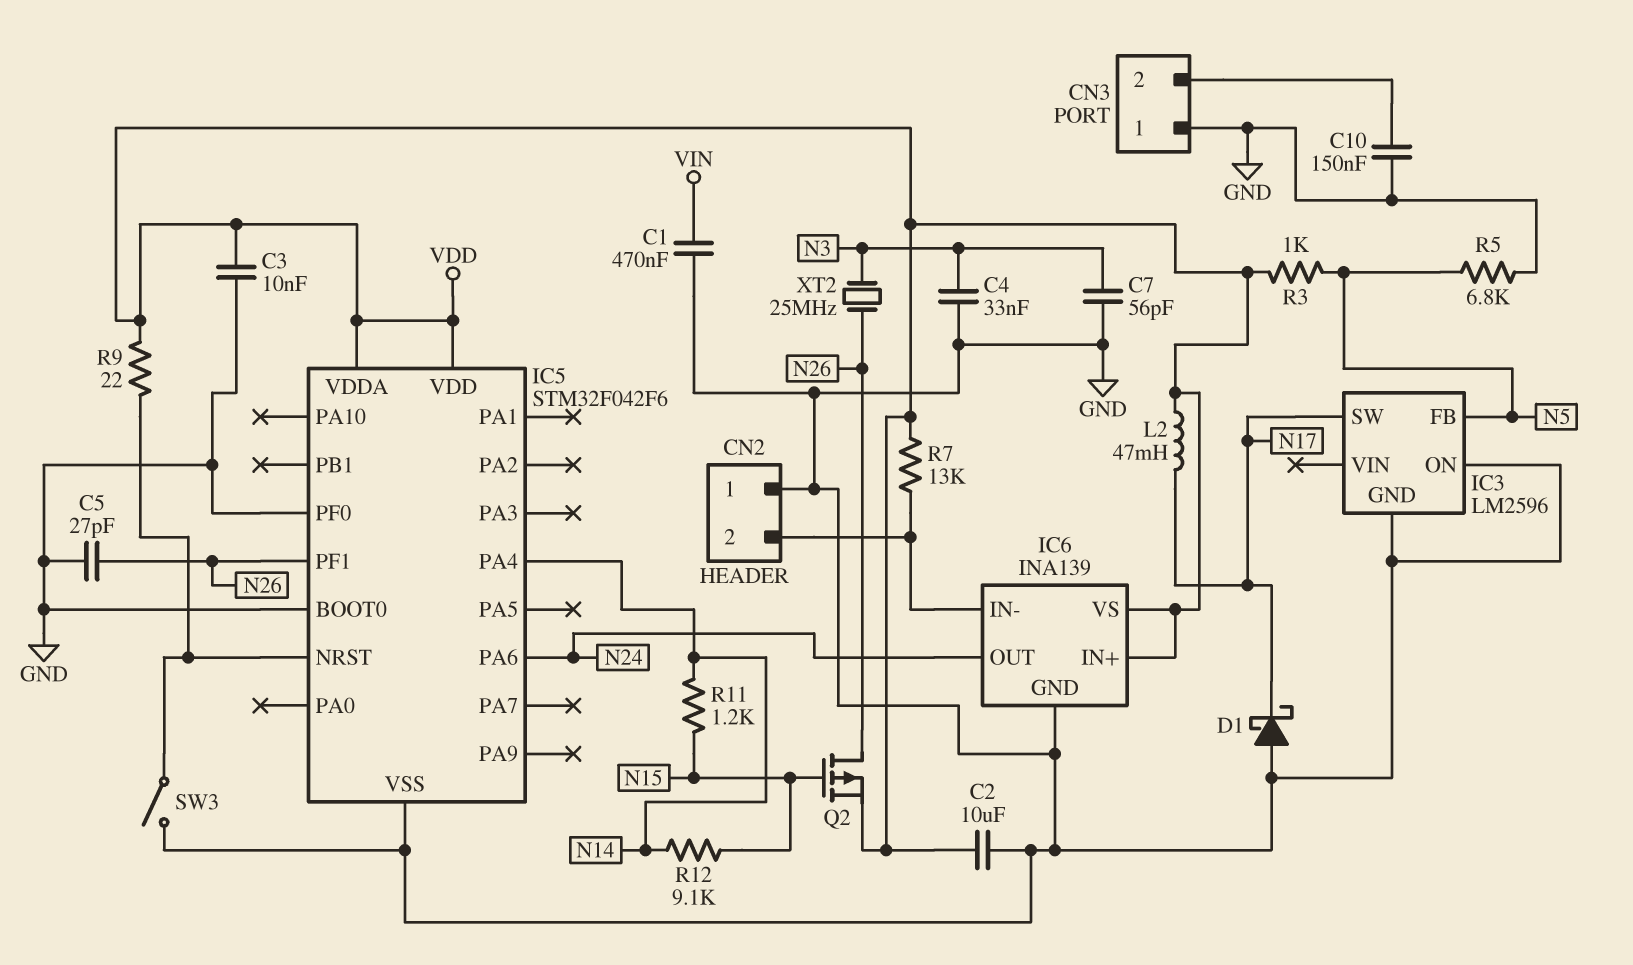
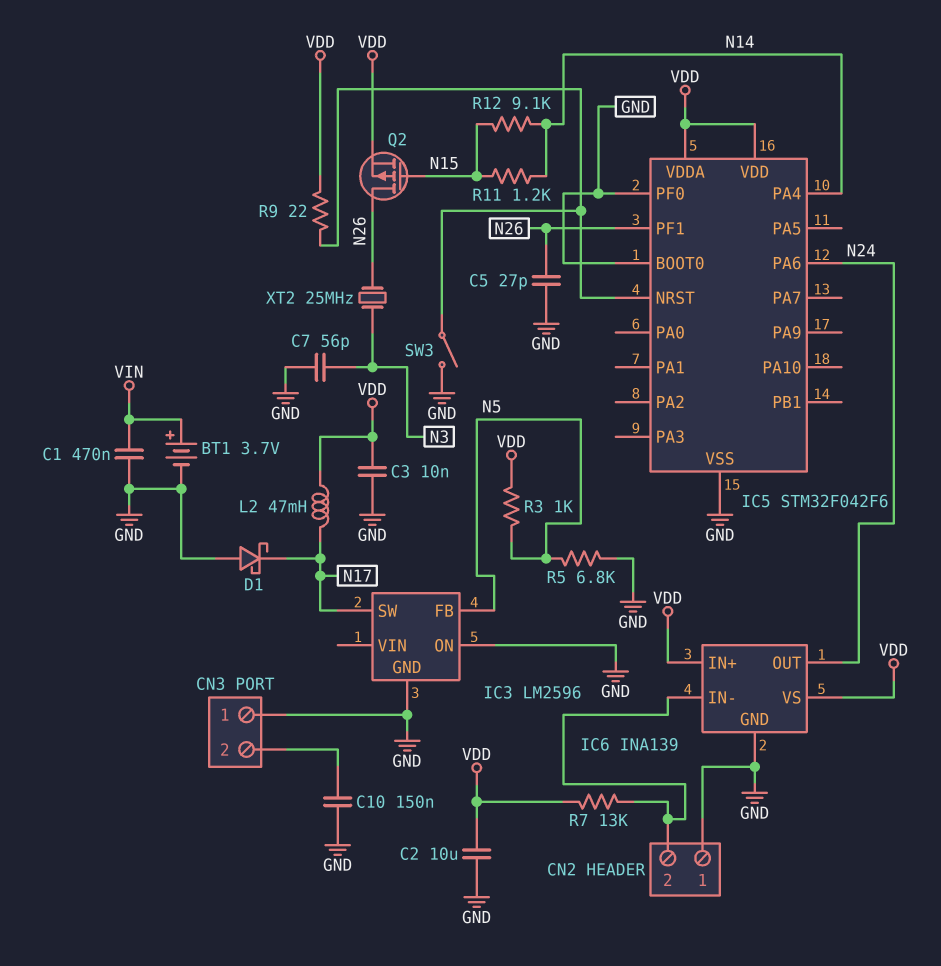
BT1: none -> 3.7V (plus VIN, minus GND)
C4: 33nF (GND, N3) -> none

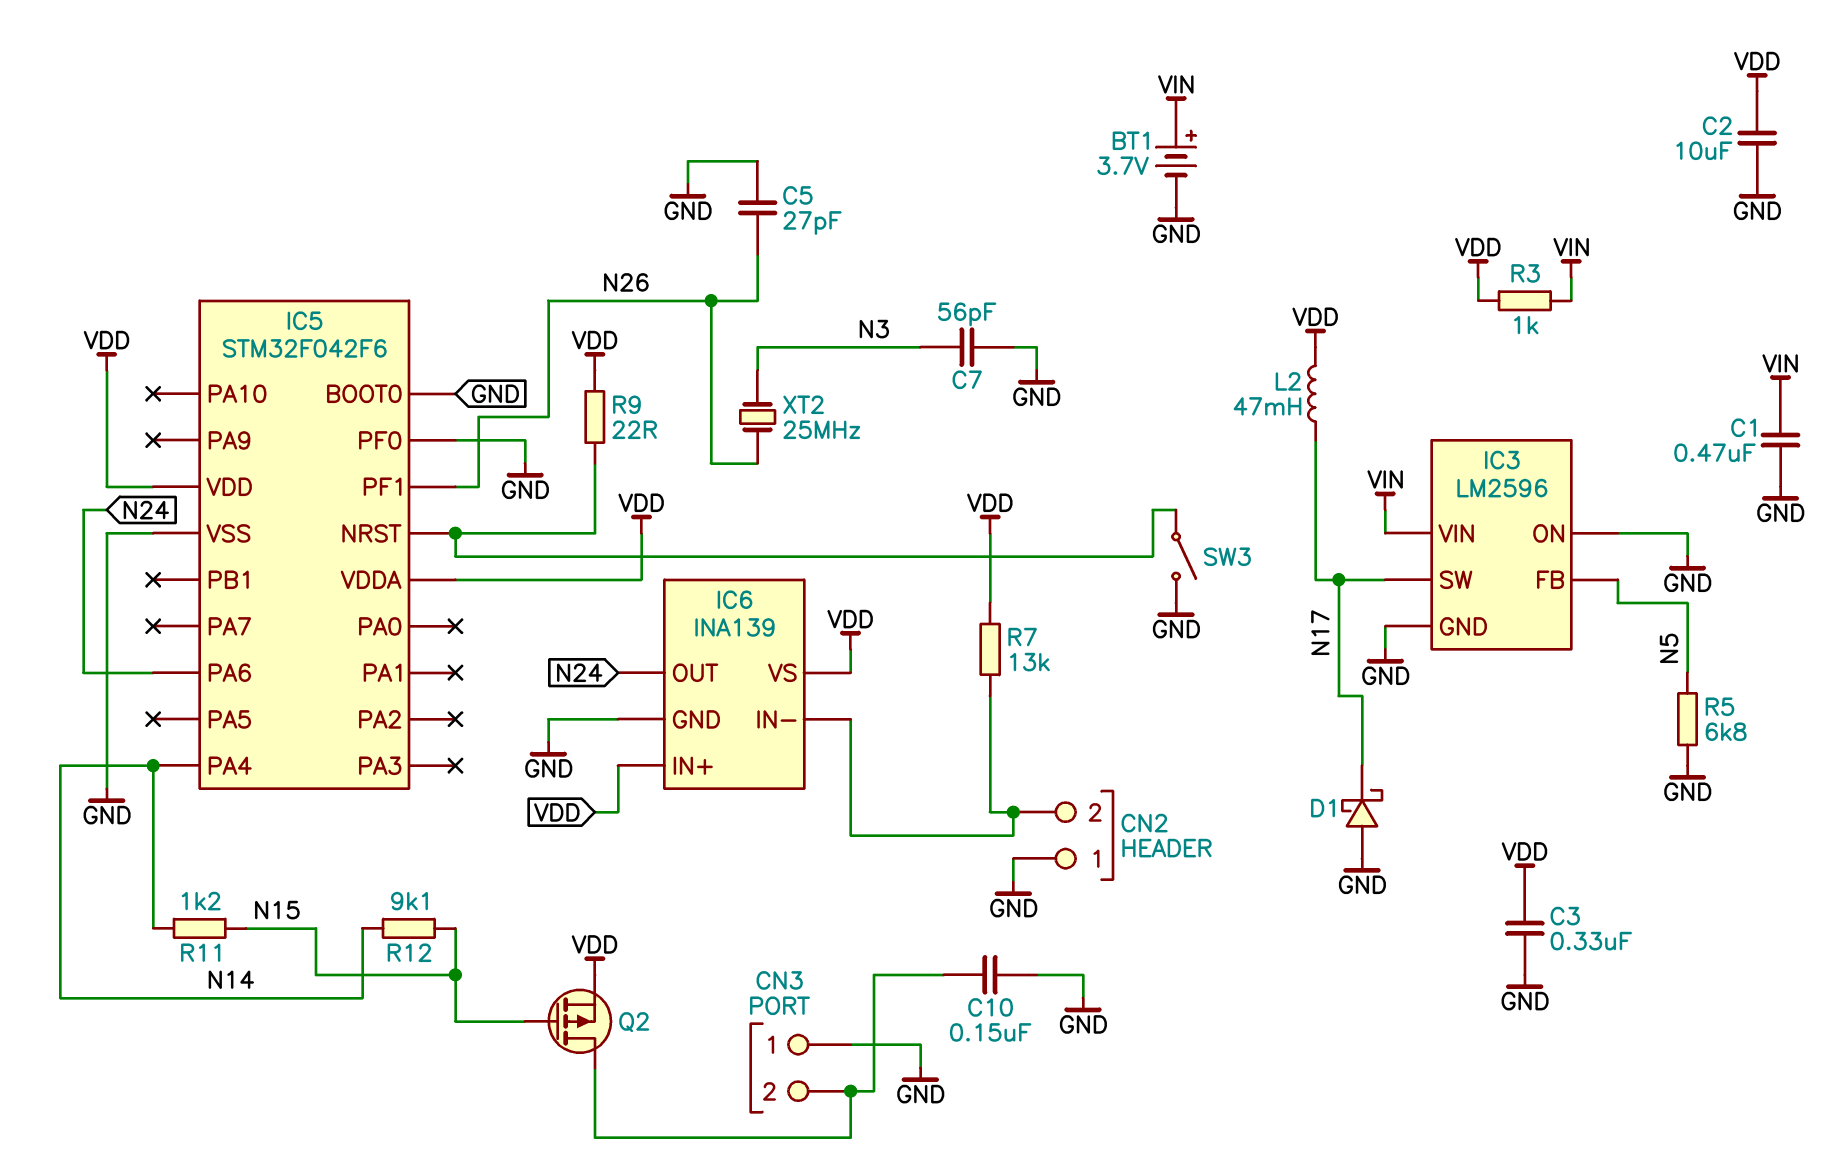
C3: 10nF (GND, VDD) -> 330nF (GND, VDD)
IC3 pin VIN: none -> VIN
Q2: PMOS (G N15, D N26, S VDD) -> PMOS (G N15, D CN3/2, S VDD)
R3: 1k (N5, VDD) -> 1k (VDD, VIN)

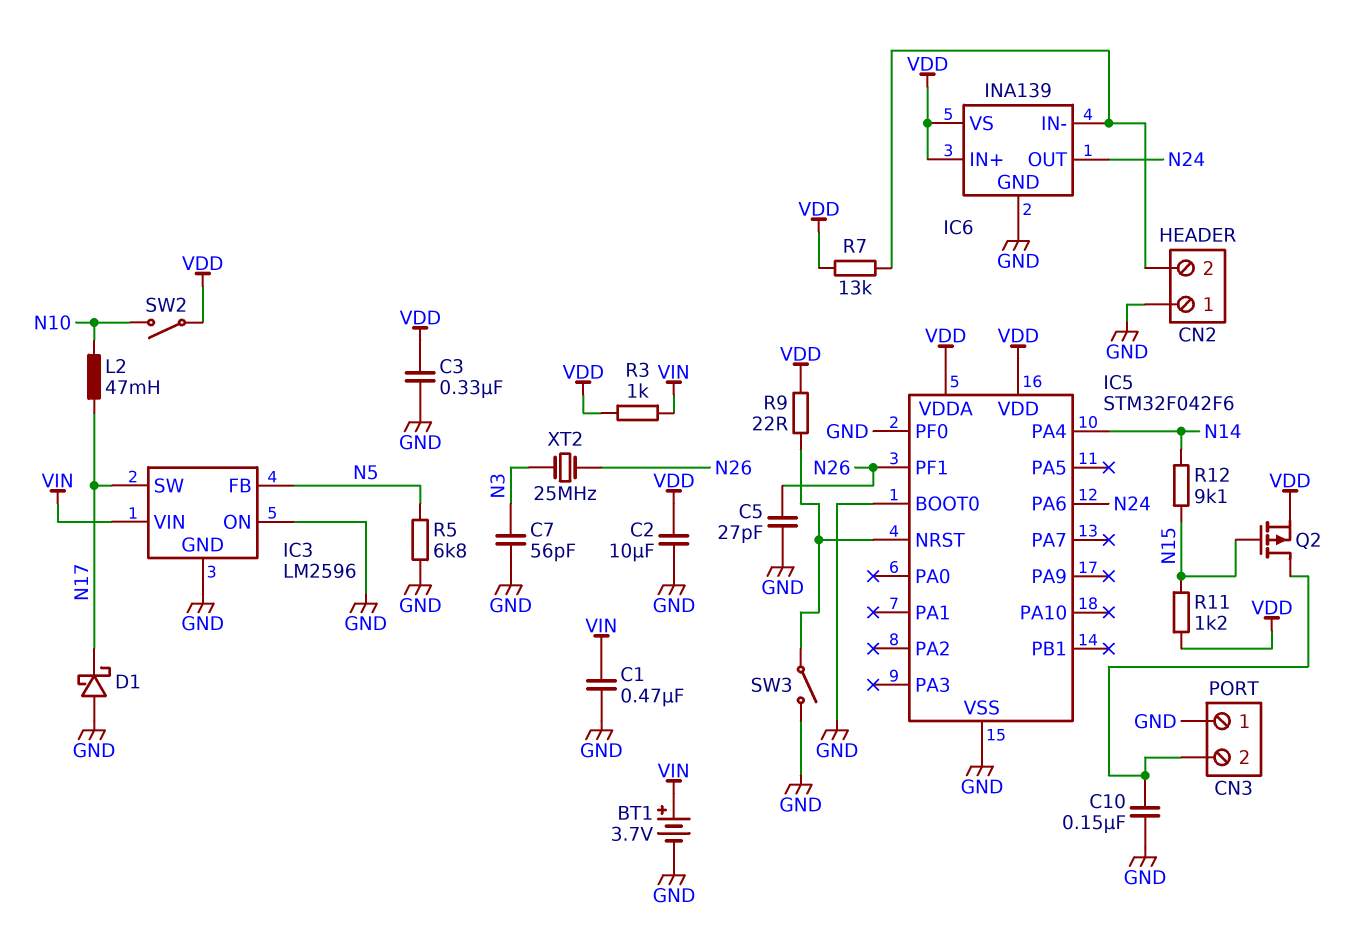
L2: 47mH (N17, VDD) -> 47mH (N10, N17)
R11: 1.2k (N14, N15) -> 1.2k (N15, VDD)
SW2: none -> switch (N10, VDD)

***

## Task goal
Reproduce the data word for word without its images.

## Reply to the task
BT1: none -> 3.7V (plus VIN, minus GND)
C4: 33nF (GND, N3) -> none

C3: 10nF (GND, VDD) -> 330nF (GND, VDD)
IC3 pin VIN: none -> VIN
Q2: PMOS (G N15, D N26, S VDD) -> PMOS (G N15, D CN3/2, S VDD)
R3: 1k (N5, VDD) -> 1k (VDD, VIN)

L2: 47mH (N17, VDD) -> 47mH (N10, N17)
R11: 1.2k (N14, N15) -> 1.2k (N15, VDD)
SW2: none -> switch (N10, VDD)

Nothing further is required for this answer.